Report back every line below that carries the word "yellow".
• • • • • • •
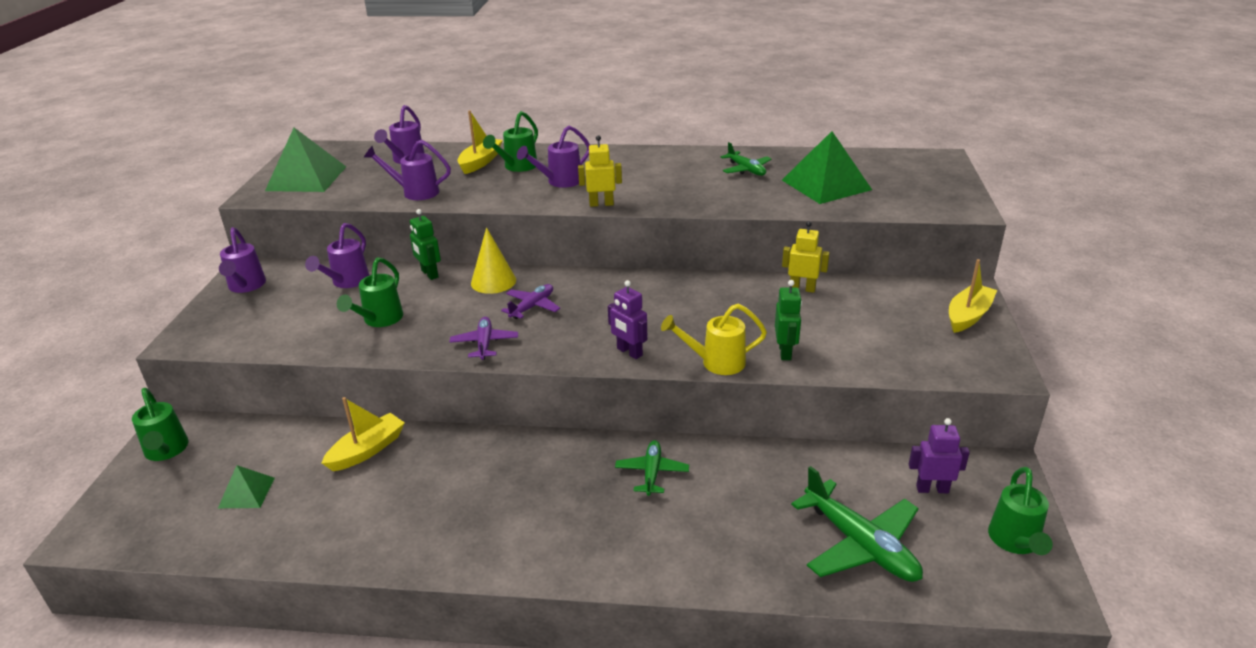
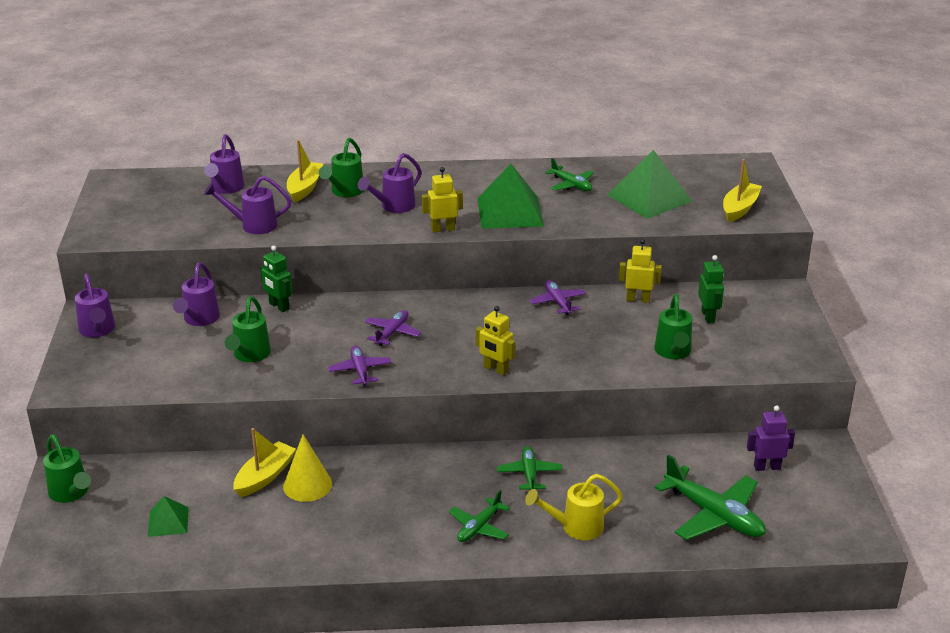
camera: 10 degrees left, 0 degrees up
(306, 178) = (131, 215): green pyramid -> green pyramid (510, 212)
(493, 281) = (345, 310): yellow cone -> yellow cone (307, 485)
(578, 533) = (479, 527): none -> green plane
(629, 352) = (495, 369): purple robot -> yellow robot
(715, 287) = (558, 302): none -> purple plane
(716, 363) = (575, 373): yellow watering can -> yellow watering can (576, 527)
(785, 352) = (633, 360): green robot -> green robot (708, 316)
(968, 316) = (786, 316): yellow boat -> yellow boat (739, 208)
(1015, 542) = (835, 502): green watering can -> green watering can (673, 352)

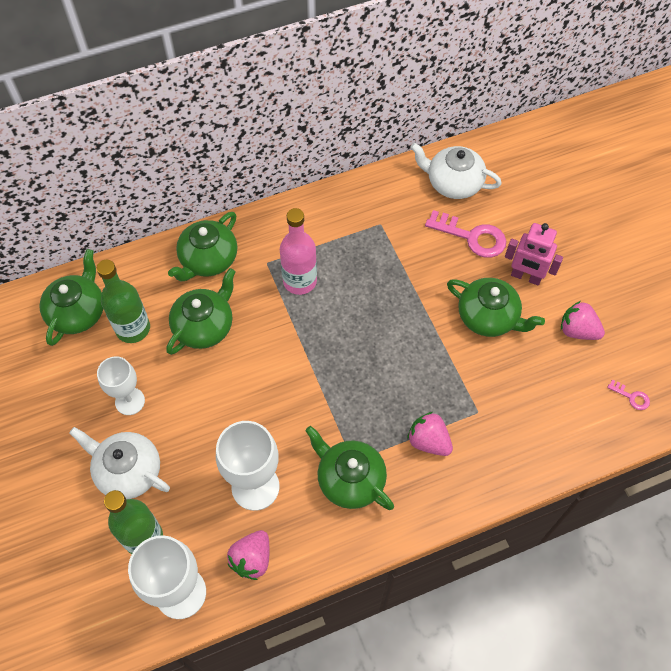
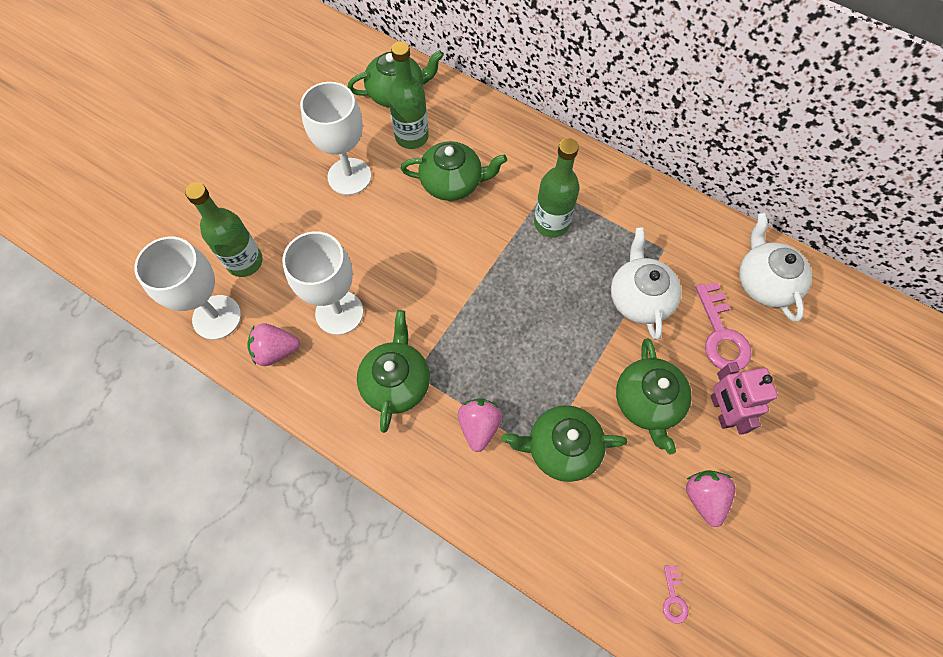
camera: 55 degrees right, 5 degrees up
(128, 471) = (291, 214): white teapot -> white teapot (639, 298)
(130, 401) = (349, 176): white goblet -> white goblet, size x1.55
(208, 260) = (514, 145): green teapot -> green teapot (561, 447)
(300, 281) = (551, 223): pink bottle -> green bottle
• • • • • • •
Exercise response =
(493, 281) = (345, 310): yellow cone -> yellow cone (307, 485)
(629, 352) = (495, 369): purple robot -> yellow robot
(716, 363) = (575, 373): yellow watering can -> yellow watering can (576, 527)
(968, 316) = (786, 316): yellow boat -> yellow boat (739, 208)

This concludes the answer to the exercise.